#### DIRECTIONS:
Write out each line of the entries exactly, starting at the first and finishing with the line that contains "(404, 182) = (106, 751): blue".

MATERIAL FOR THIS TASK: Begin

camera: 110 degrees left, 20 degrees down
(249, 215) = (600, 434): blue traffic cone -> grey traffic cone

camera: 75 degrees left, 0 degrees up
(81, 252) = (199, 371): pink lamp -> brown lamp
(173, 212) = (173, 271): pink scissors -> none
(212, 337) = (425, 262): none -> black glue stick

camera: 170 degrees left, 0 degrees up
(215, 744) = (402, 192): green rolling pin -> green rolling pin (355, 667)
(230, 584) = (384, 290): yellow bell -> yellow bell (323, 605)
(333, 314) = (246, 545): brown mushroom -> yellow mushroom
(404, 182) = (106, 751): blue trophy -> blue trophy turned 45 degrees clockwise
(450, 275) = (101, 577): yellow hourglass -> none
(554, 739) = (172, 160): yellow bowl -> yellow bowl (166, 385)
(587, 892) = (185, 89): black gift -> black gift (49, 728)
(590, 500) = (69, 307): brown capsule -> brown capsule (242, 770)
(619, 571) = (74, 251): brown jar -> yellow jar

MATERIAL FOR THIS TASK: End

#### EXPECTED ANSWER:
camera: 110 degrees left, 20 degrees down
(249, 215) = (600, 434): blue traffic cone -> grey traffic cone

camera: 75 degrees left, 0 degrees up
(81, 252) = (199, 371): pink lamp -> brown lamp
(173, 212) = (173, 271): pink scissors -> none
(212, 337) = (425, 262): none -> black glue stick

camera: 170 degrees left, 0 degrees up
(215, 744) = (402, 192): green rolling pin -> green rolling pin (355, 667)
(230, 584) = (384, 290): yellow bell -> yellow bell (323, 605)
(333, 314) = (246, 545): brown mushroom -> yellow mushroom
(404, 182) = (106, 751): blue trophy -> blue trophy turned 45 degrees clockwise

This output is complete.